Write the data out again exactly, with every picture removed.

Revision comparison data
--- START ---

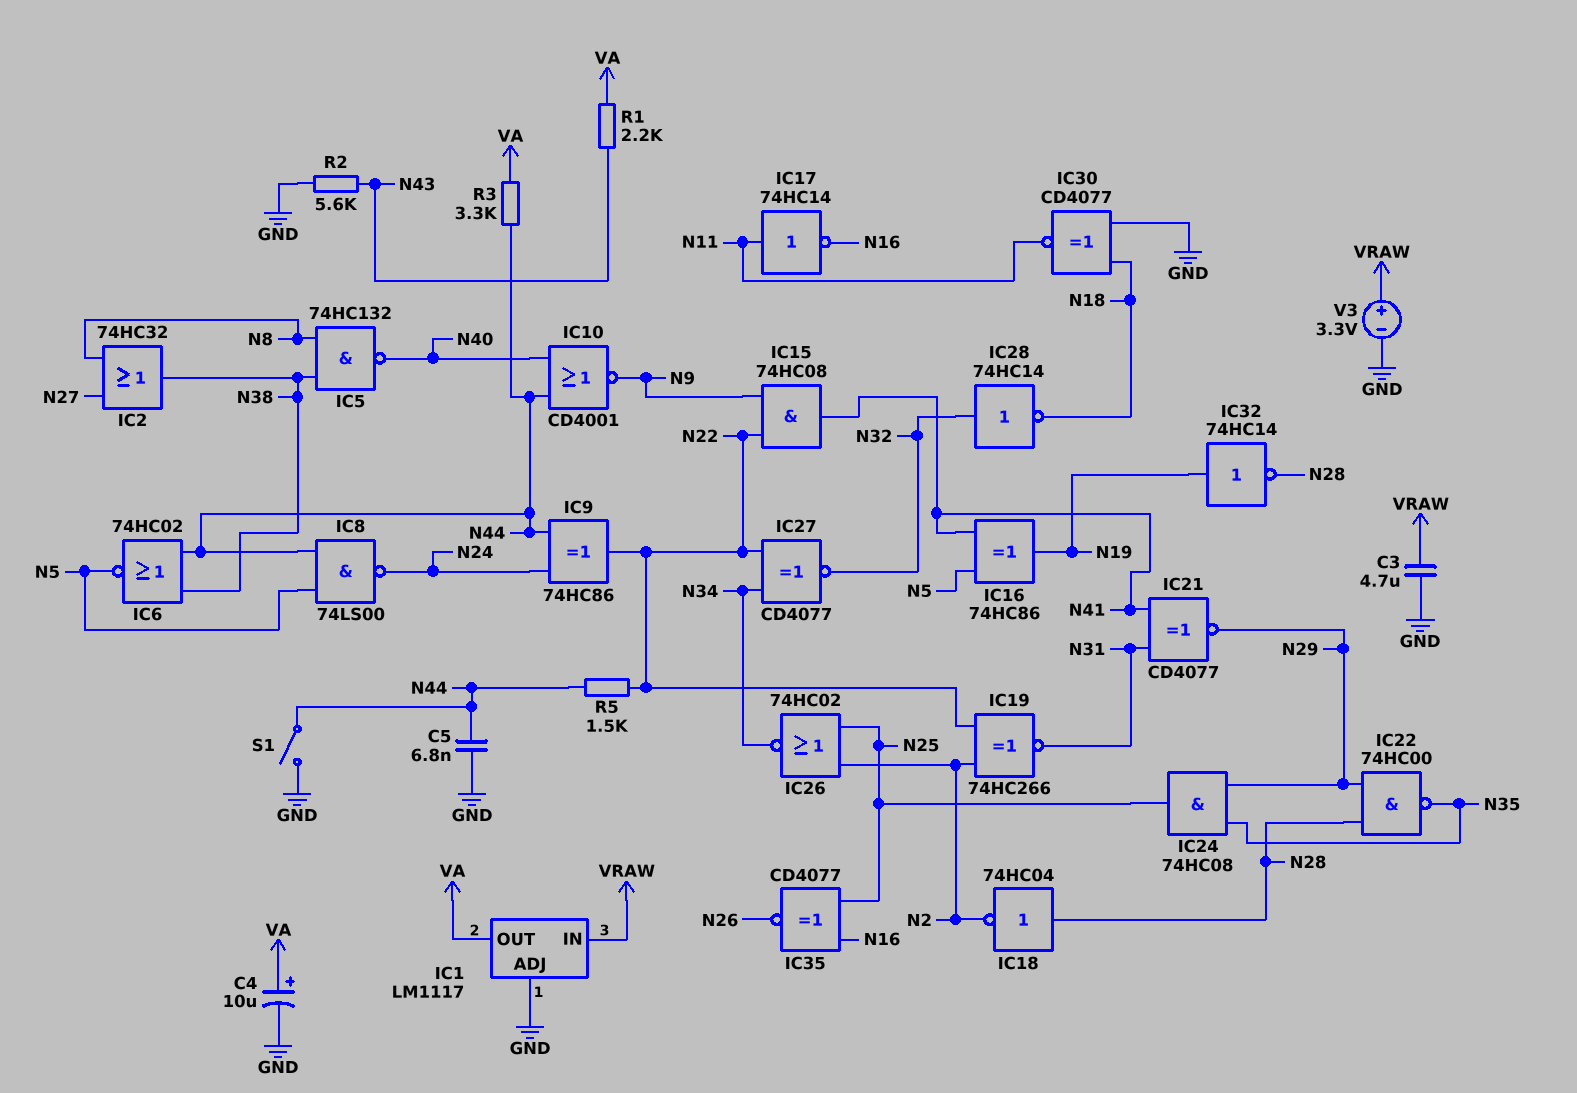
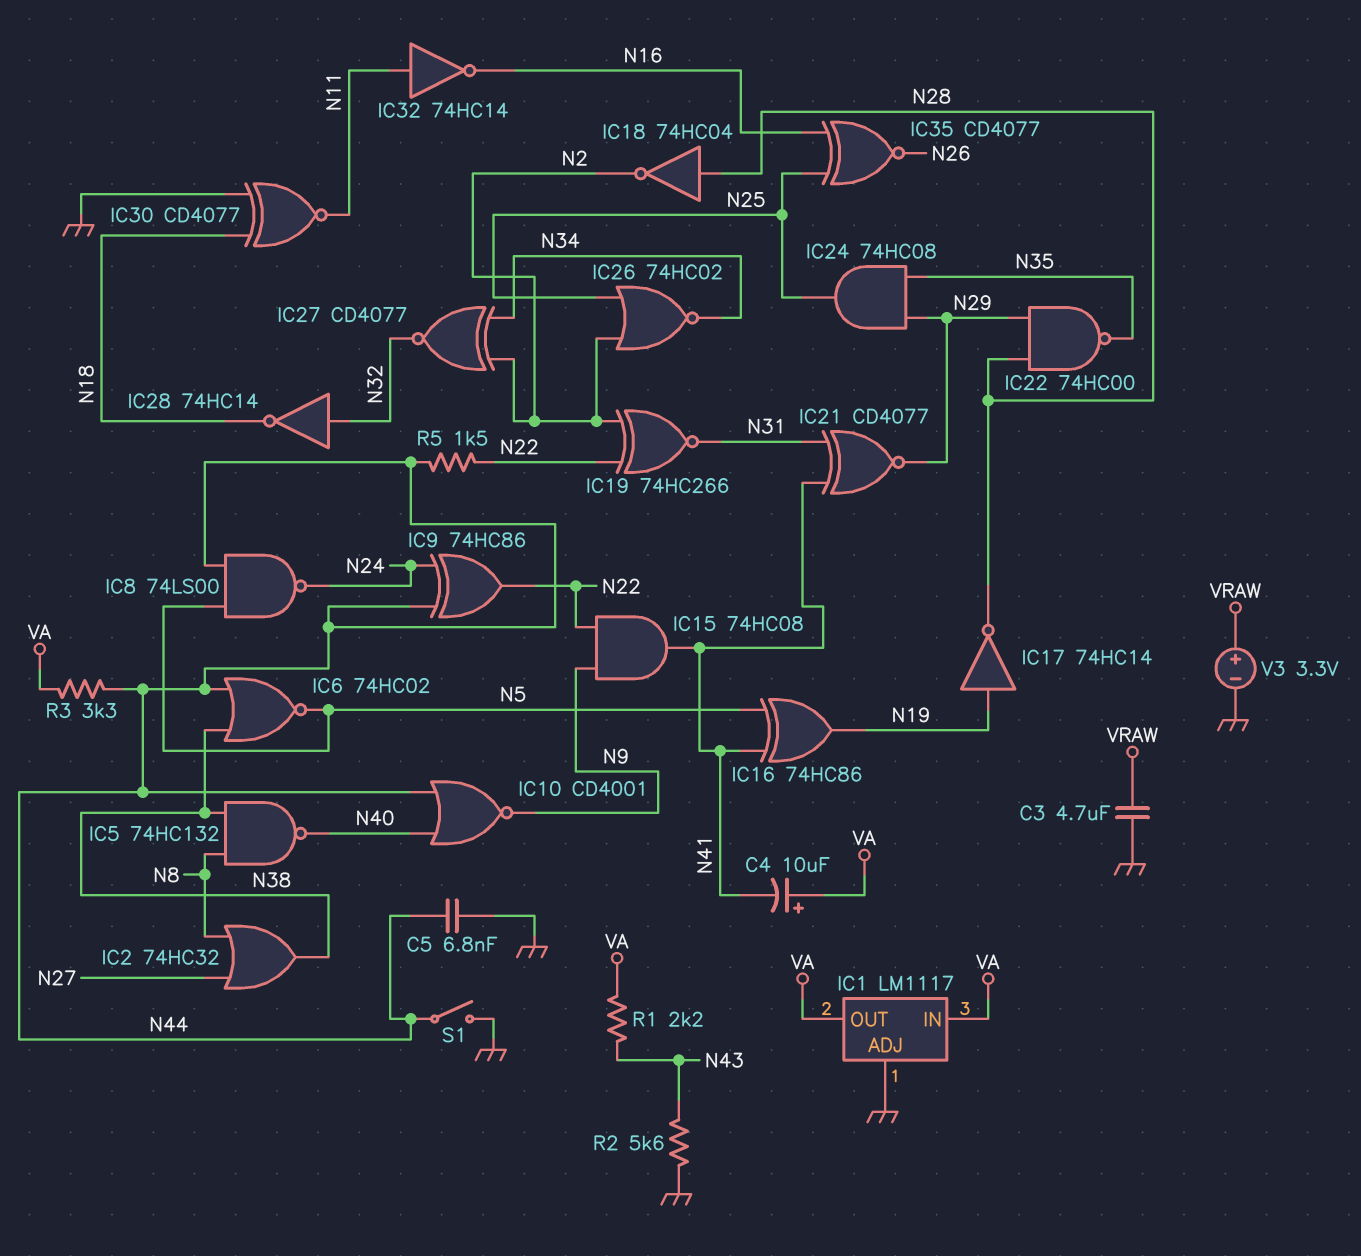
C4: 10uF (plus VA, minus GND) -> 10uF (plus VA, minus N41)
IC1 pin IN: VRAW -> VA
IC17: NOT 74HC14 (in N11, out N16) -> NOT 74HC14 (in N19, out N28)
IC27: XNOR CD4077 (in N22, in N34, out N32) -> XNOR CD4077 (in N2, in N34, out N32)
IC32: NOT 74HC14 (in N19, out N28) -> NOT 74HC14 (in N11, out N16)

--- END ---

*ANSWER TO THIS EXERCISE:*
C4: 10uF (plus VA, minus GND) -> 10uF (plus VA, minus N41)
IC1 pin IN: VRAW -> VA
IC17: NOT 74HC14 (in N11, out N16) -> NOT 74HC14 (in N19, out N28)
IC27: XNOR CD4077 (in N22, in N34, out N32) -> XNOR CD4077 (in N2, in N34, out N32)
IC32: NOT 74HC14 (in N19, out N28) -> NOT 74HC14 (in N11, out N16)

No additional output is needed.